- _WHAT IS BEING ASKED_: For the listing below, print exactly the lines from the line with "camera: 10 degrees right, 0 degrees up" to the line with "(348, 275) = (392, 253): brown", both included, and nothing beyond them.

- _RECORDS SUPPLIED_:
-=-=-
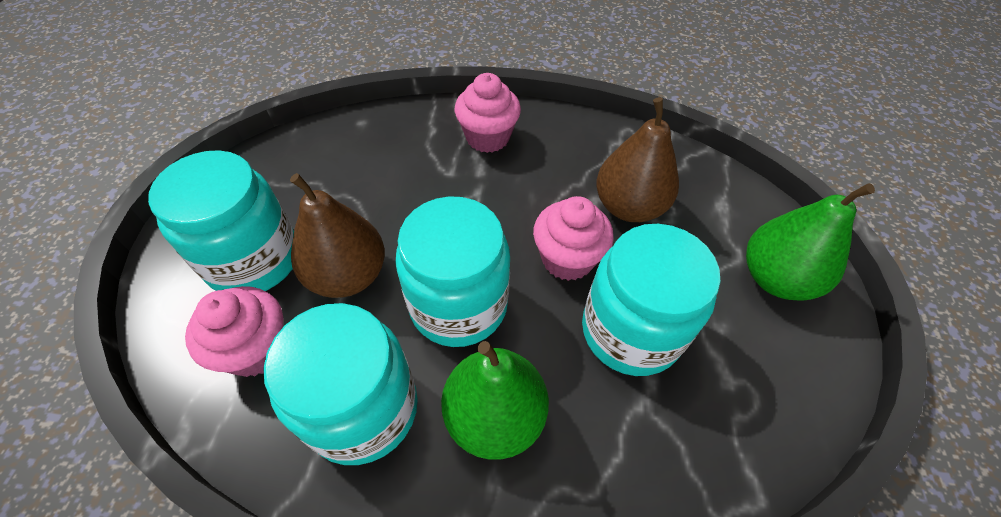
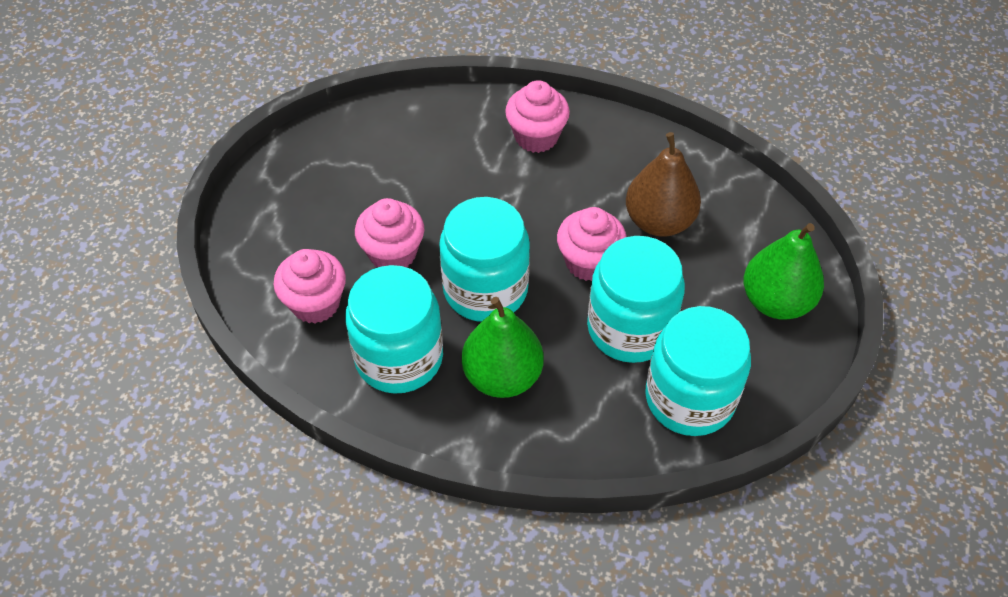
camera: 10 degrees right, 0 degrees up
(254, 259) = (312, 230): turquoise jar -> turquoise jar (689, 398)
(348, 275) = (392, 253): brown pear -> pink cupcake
-=-=-
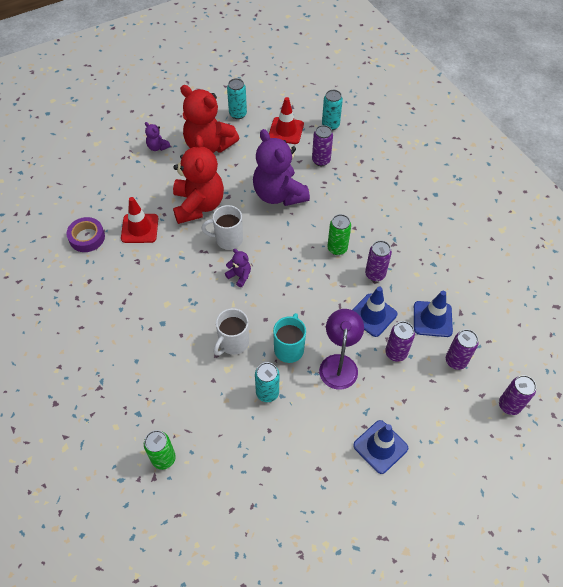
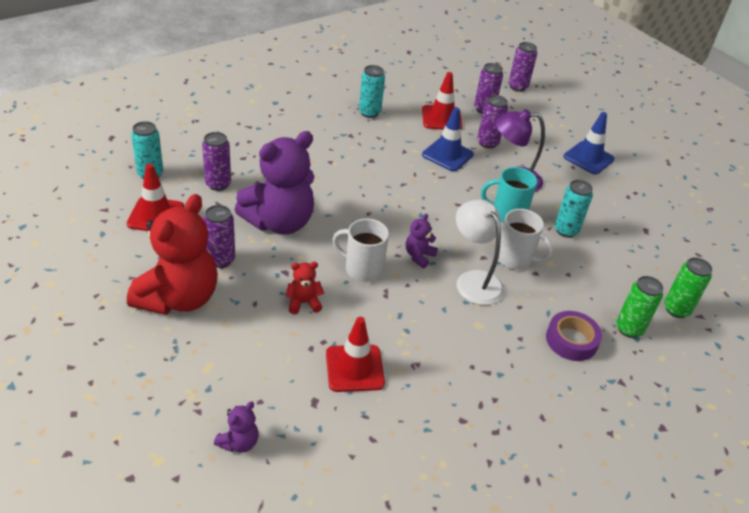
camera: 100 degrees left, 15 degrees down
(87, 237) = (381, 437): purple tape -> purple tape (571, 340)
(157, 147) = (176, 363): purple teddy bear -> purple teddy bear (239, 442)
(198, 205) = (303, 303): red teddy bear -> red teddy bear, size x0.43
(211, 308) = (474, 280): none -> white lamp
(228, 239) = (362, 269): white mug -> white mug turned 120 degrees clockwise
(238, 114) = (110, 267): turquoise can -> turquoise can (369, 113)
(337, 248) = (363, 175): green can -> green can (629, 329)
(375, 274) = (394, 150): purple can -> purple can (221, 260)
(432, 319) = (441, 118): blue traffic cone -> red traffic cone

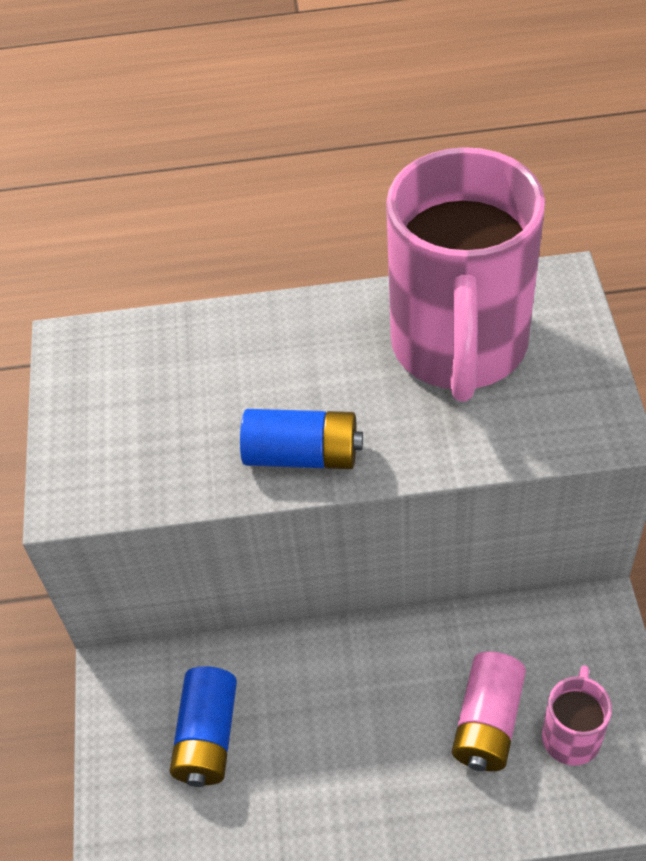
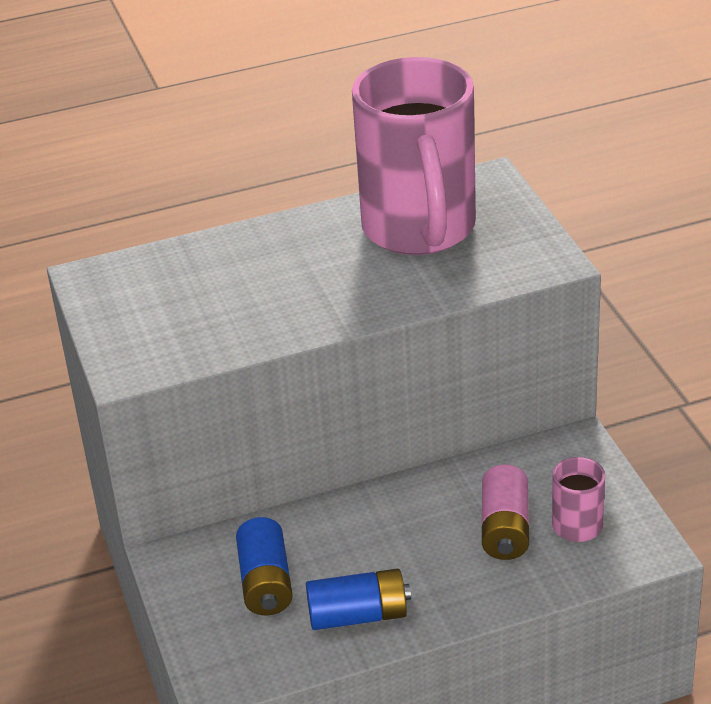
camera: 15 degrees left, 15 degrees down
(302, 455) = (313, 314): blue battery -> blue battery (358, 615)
-=-=-
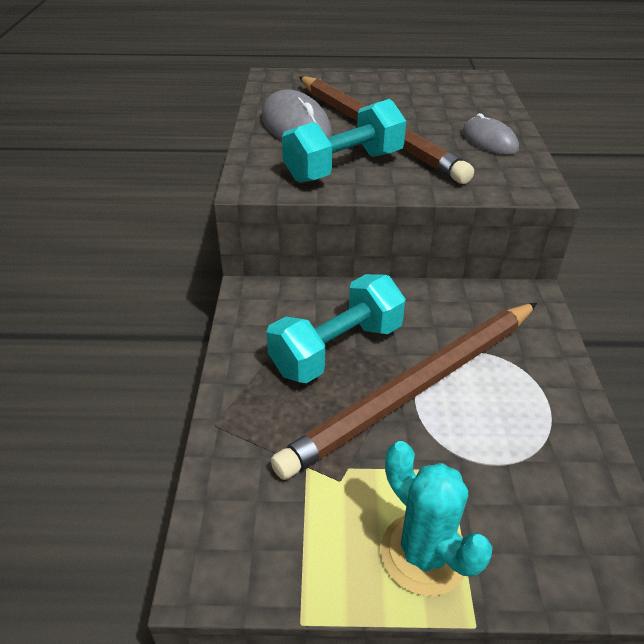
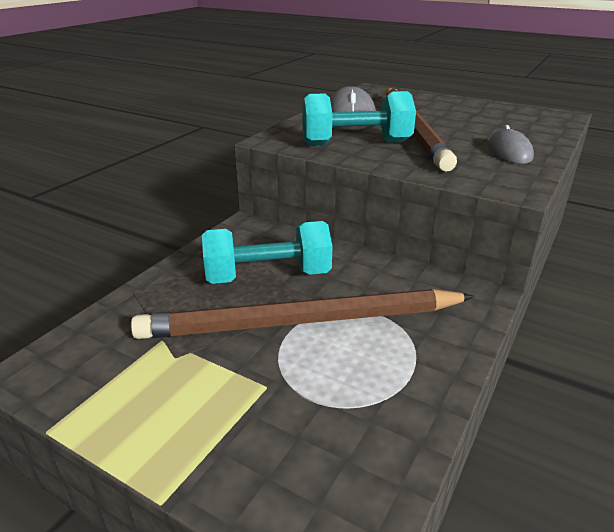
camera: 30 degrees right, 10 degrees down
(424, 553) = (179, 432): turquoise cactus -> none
-=-=-
- _TASK ANSWER_:
camera: 10 degrees right, 0 degrees up
(254, 259) = (312, 230): turquoise jar -> turquoise jar (689, 398)
(348, 275) = (392, 253): brown pear -> pink cupcake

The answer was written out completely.